- Work required -
Pictures are to be left out, but please repeat each record exactly.

:: Provided records

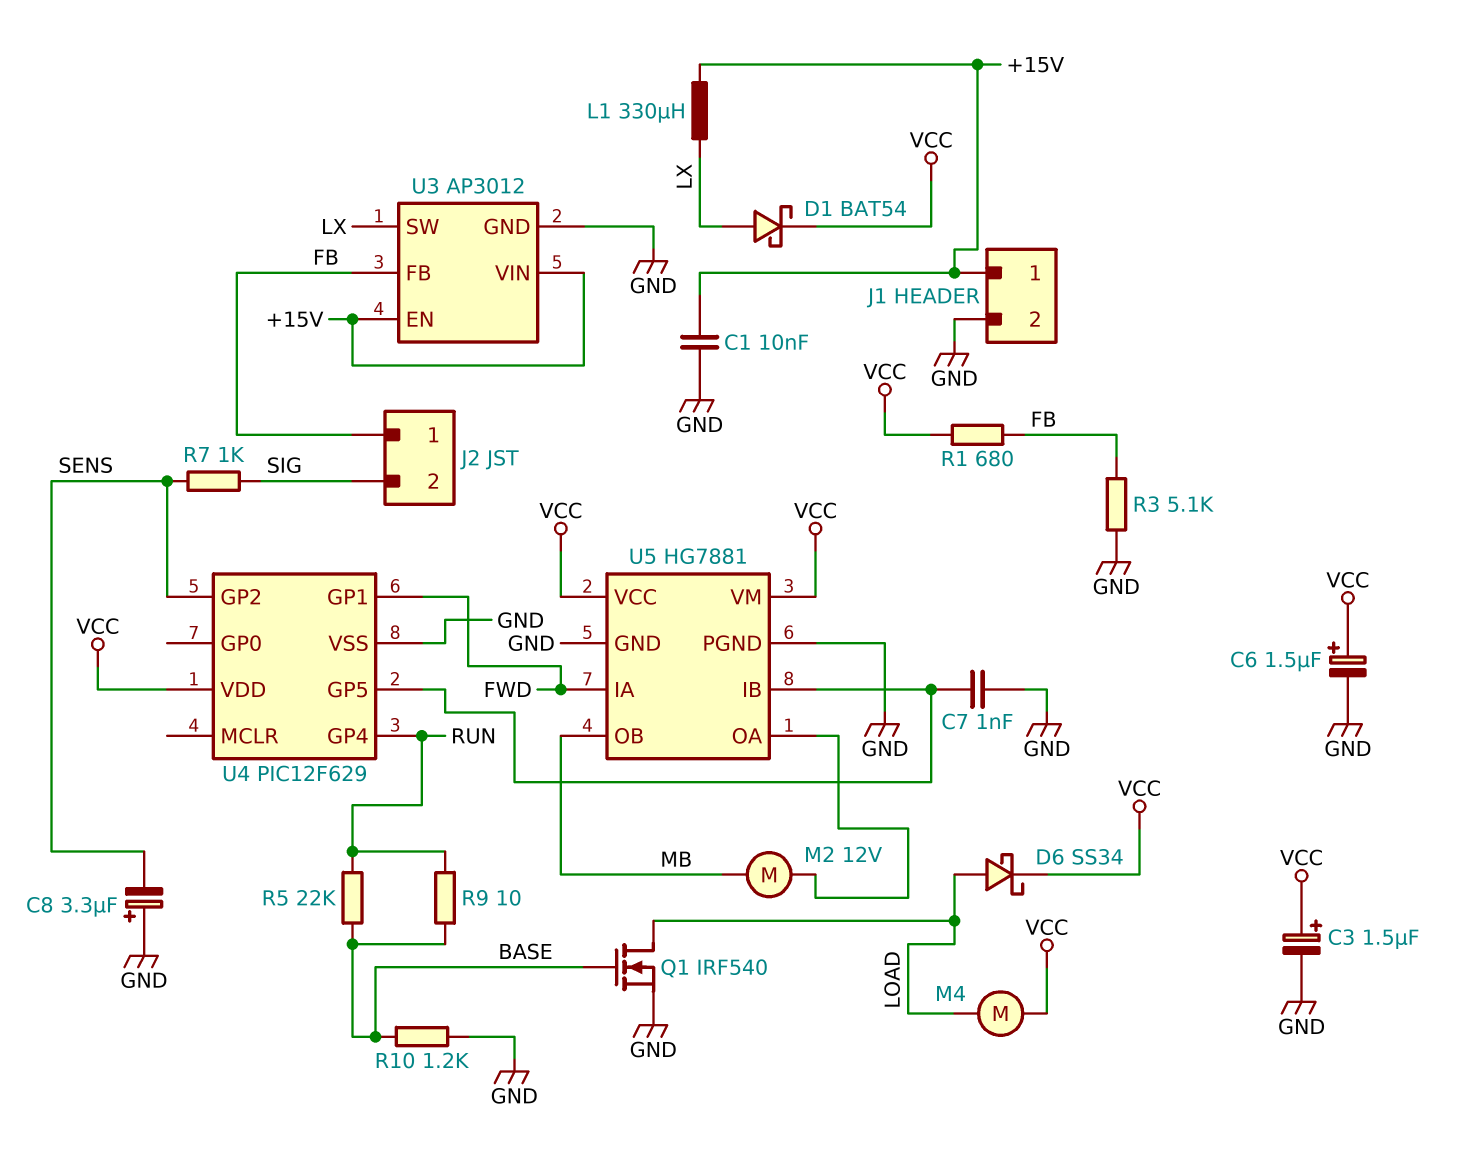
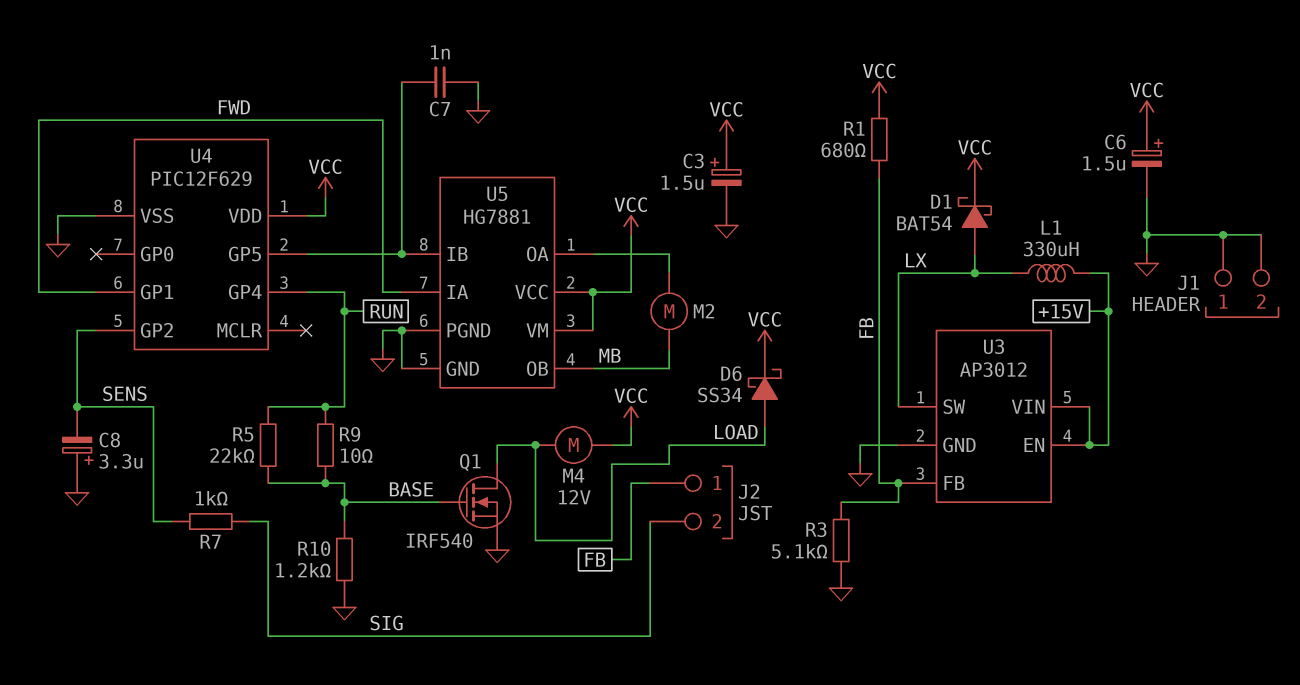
C1: 10nF (+15V, GND) -> none
J1 pin 1: +15V -> GND
M2: motor 12V (MB, U5/OA) -> motor (MB, U5/OA)
M4: motor (LOAD, VCC) -> motor 12V (LOAD, VCC)

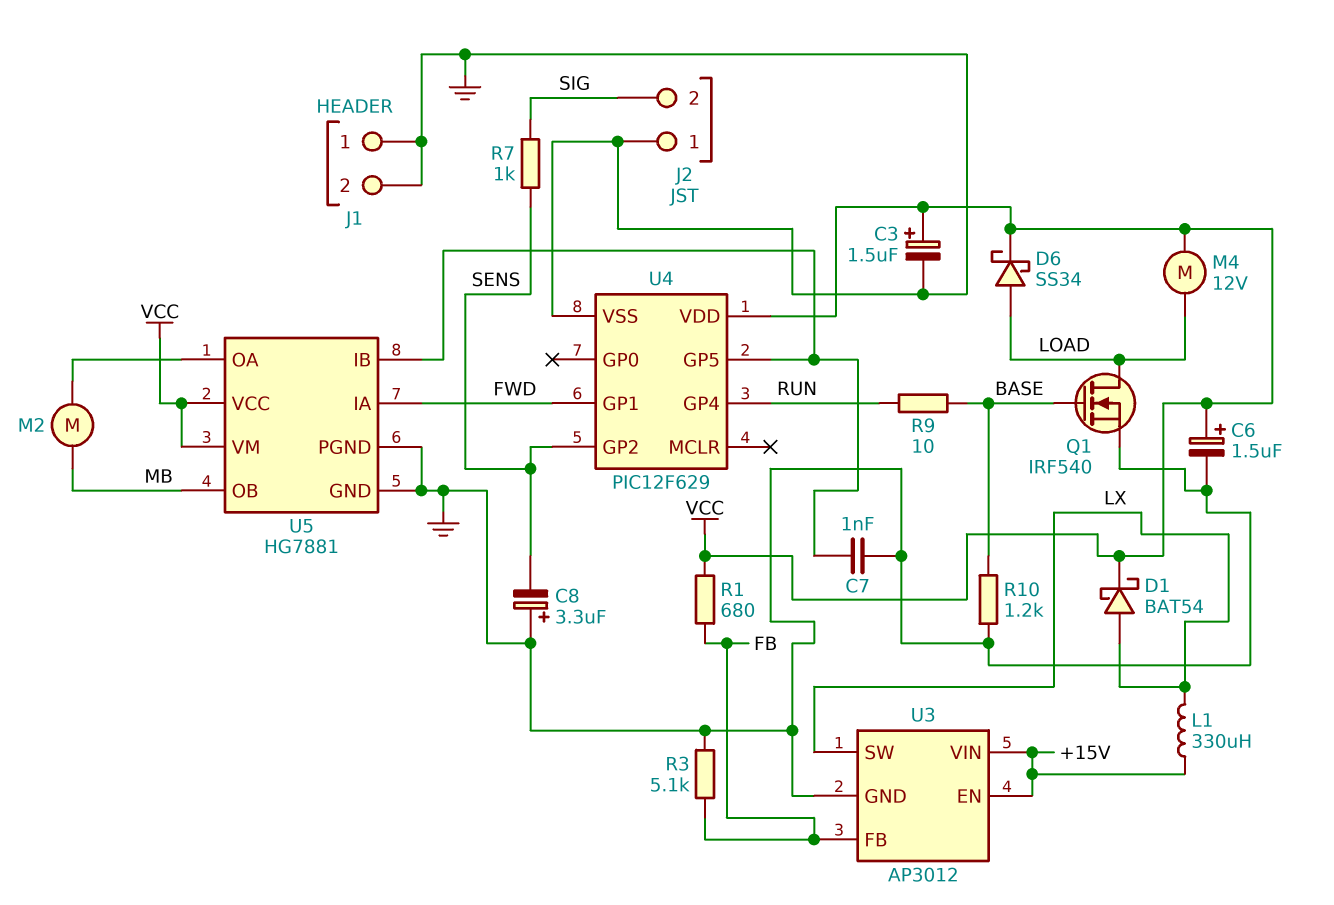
J2 pin 1: FB -> GND
R5: 22k (BASE, RUN) -> none

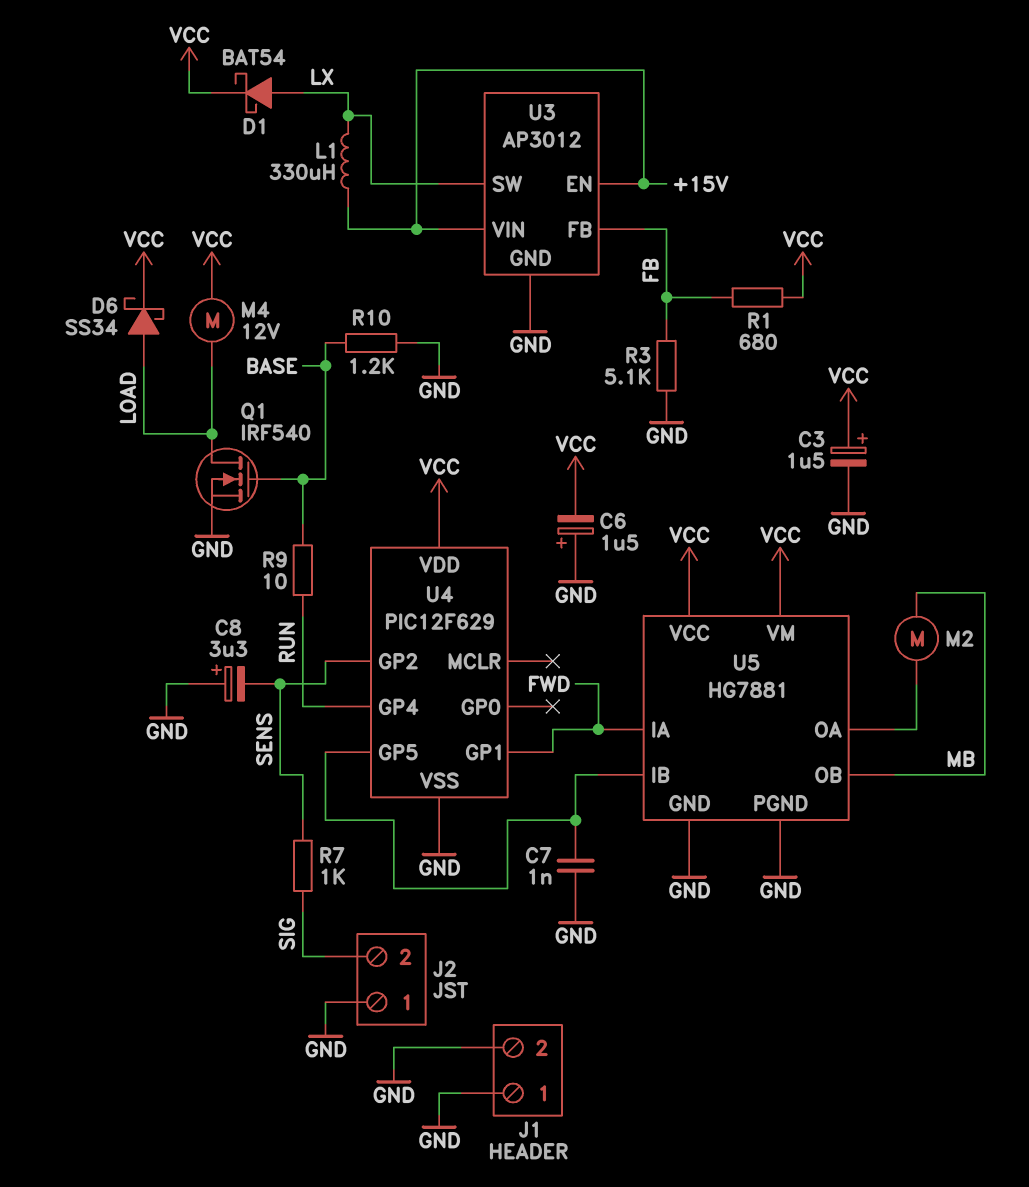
C6: 1.5uF (plus VCC, minus GND) -> 1.5uF (plus GND, minus VCC)

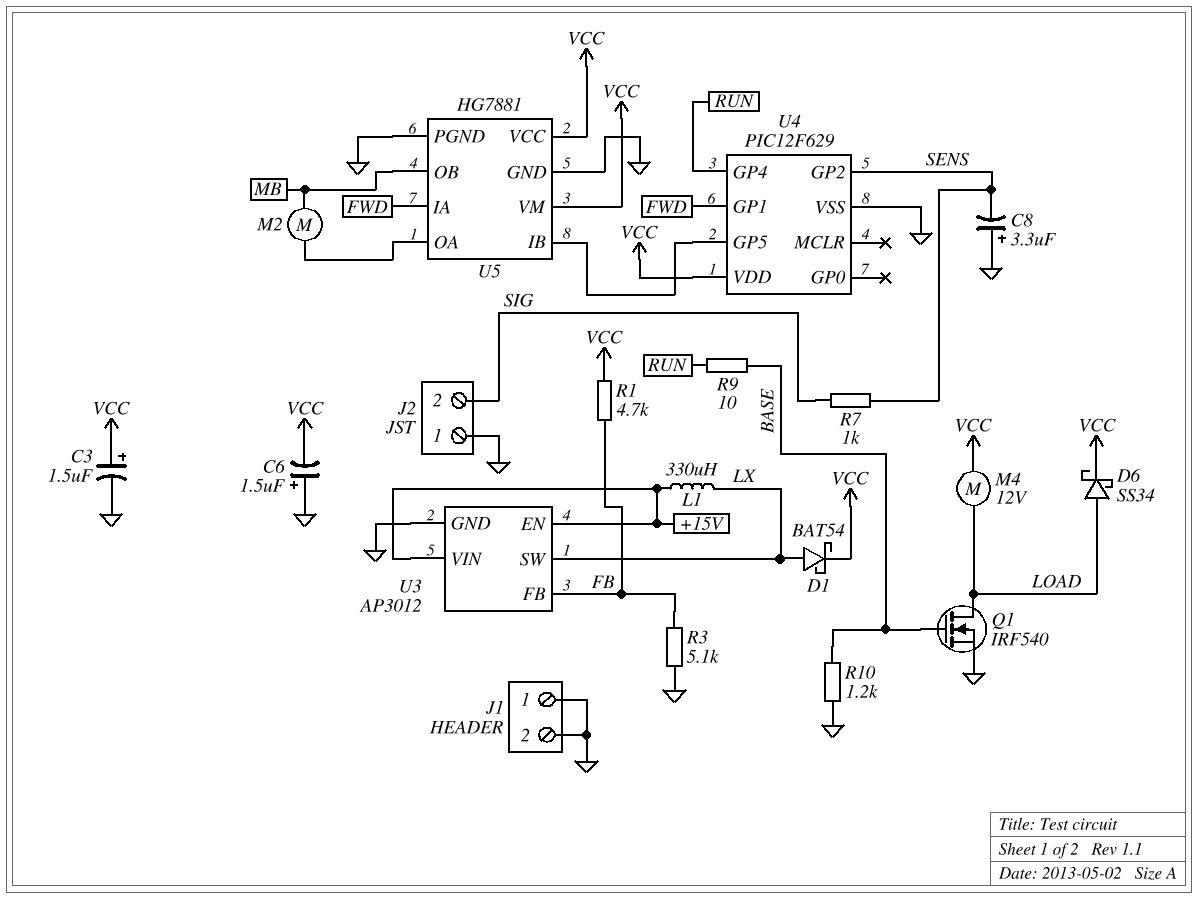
C7: 1nF (GND, U4/GP5) -> none
R1: 680 (FB, VCC) -> 4.7k (FB, VCC)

::::

- Response below -
C1: 10nF (+15V, GND) -> none
J1 pin 1: +15V -> GND
M2: motor 12V (MB, U5/OA) -> motor (MB, U5/OA)
M4: motor (LOAD, VCC) -> motor 12V (LOAD, VCC)

J2 pin 1: FB -> GND
R5: 22k (BASE, RUN) -> none

C6: 1.5uF (plus VCC, minus GND) -> 1.5uF (plus GND, minus VCC)

C7: 1nF (GND, U4/GP5) -> none
R1: 680 (FB, VCC) -> 4.7k (FB, VCC)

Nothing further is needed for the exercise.